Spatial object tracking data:
+---+
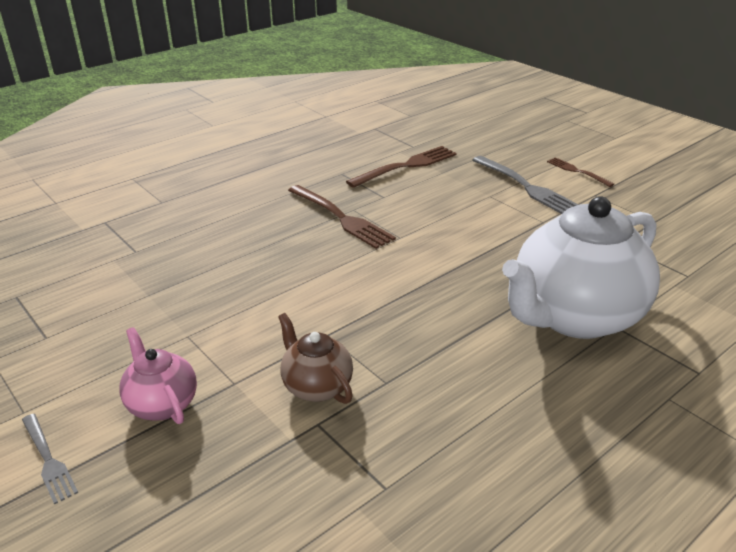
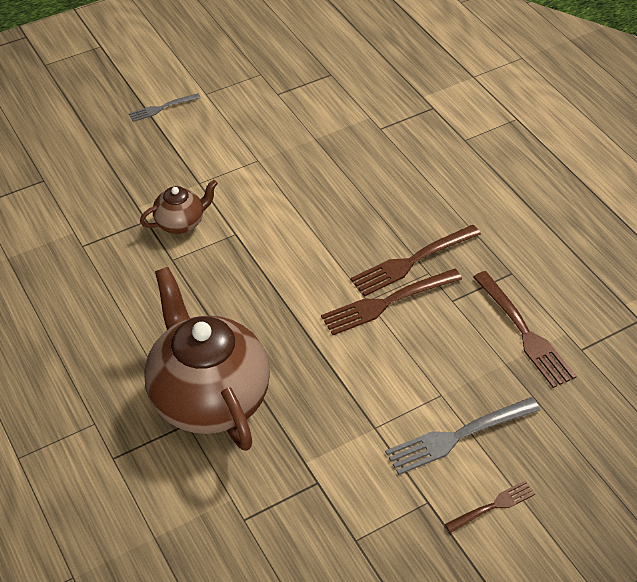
camera: 100 degrees right, 15 degrees up
(162, 404) = (191, 150): pink teapot -> none
(399, 226) = (387, 302): none -> brown fork
(574, 317) = (208, 397): white teapot -> brown teapot

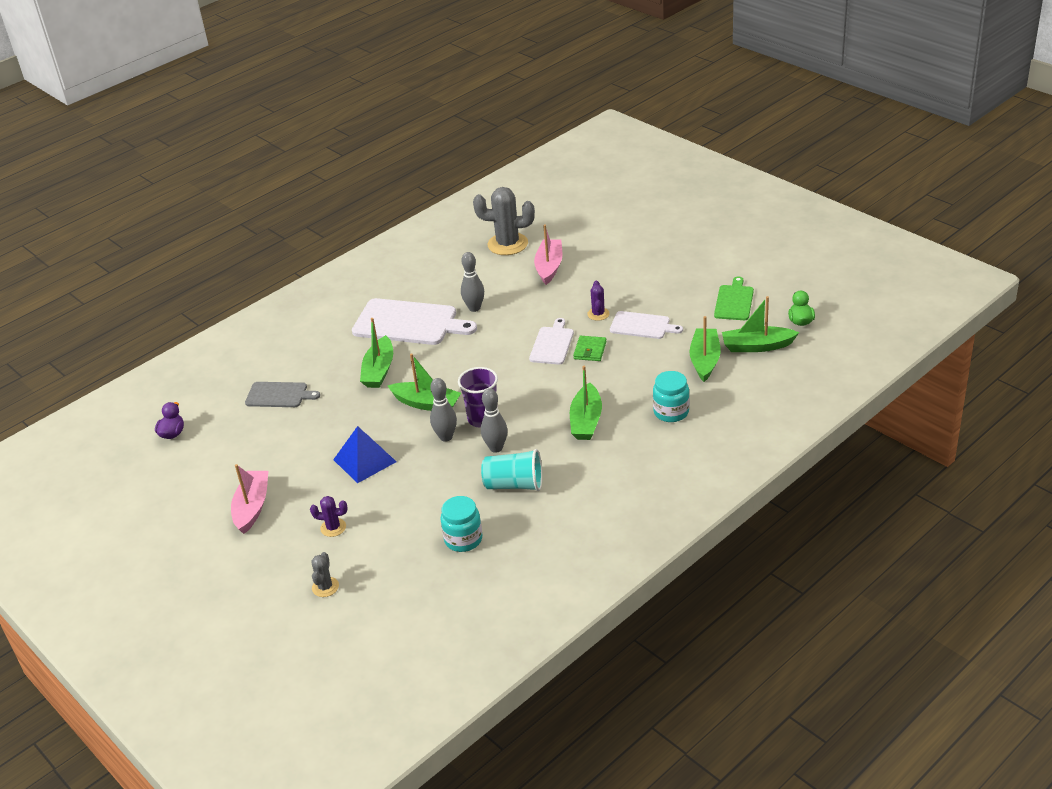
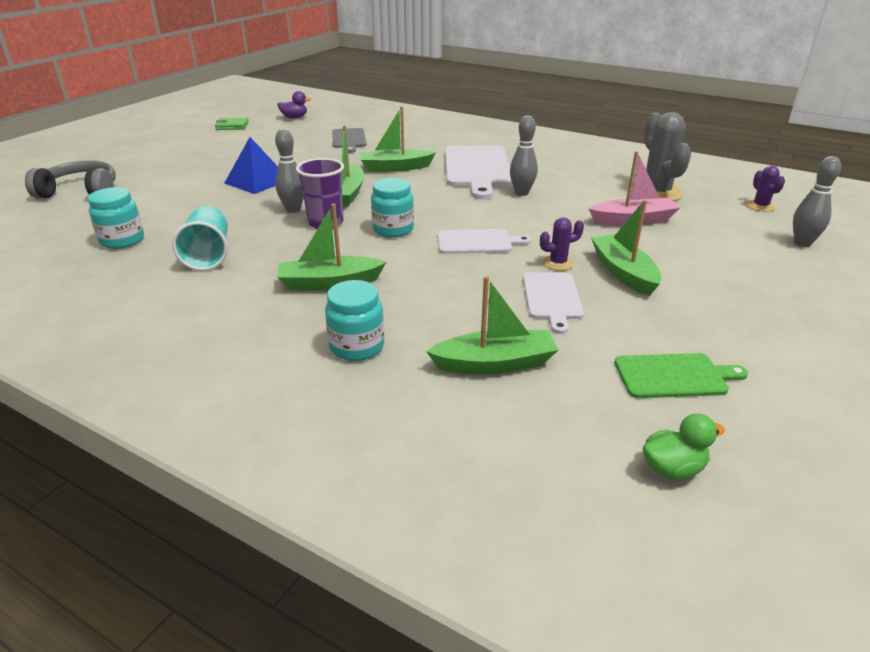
camera: 70 degrees right, 5 degrees down
(252, 507) = (198, 152): pink boat -> none
(325, 587) = (81, 192): grey cactus -> grey headphones
(333, 527) = (162, 183): purple cactus -> purple cactus (760, 206)
(496, 448) = (275, 236): grey bowling pin -> grey bowling pin (802, 243)
(512, 383) = (393, 229): none -> turquoise jar
(590, 350) = (476, 267): green wallet -> green wallet (232, 126)
(757, 346) = (561, 417): green boat -> green boat (623, 272)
+---+
Exercise> Once the images are removed, print the remaining data exactly as it appears above.

Response to the exercise>
camera: 100 degrees right, 15 degrees up
(162, 404) = (191, 150): pink teapot -> none
(399, 226) = (387, 302): none -> brown fork
(574, 317) = (208, 397): white teapot -> brown teapot

camera: 70 degrees right, 5 degrees down
(252, 507) = (198, 152): pink boat -> none
(325, 587) = (81, 192): grey cactus -> grey headphones
(333, 527) = (162, 183): purple cactus -> purple cactus (760, 206)
(496, 448) = (275, 236): grey bowling pin -> grey bowling pin (802, 243)
(512, 383) = (393, 229): none -> turquoise jar
(590, 350) = (476, 267): green wallet -> green wallet (232, 126)
(757, 346) = (561, 417): green boat -> green boat (623, 272)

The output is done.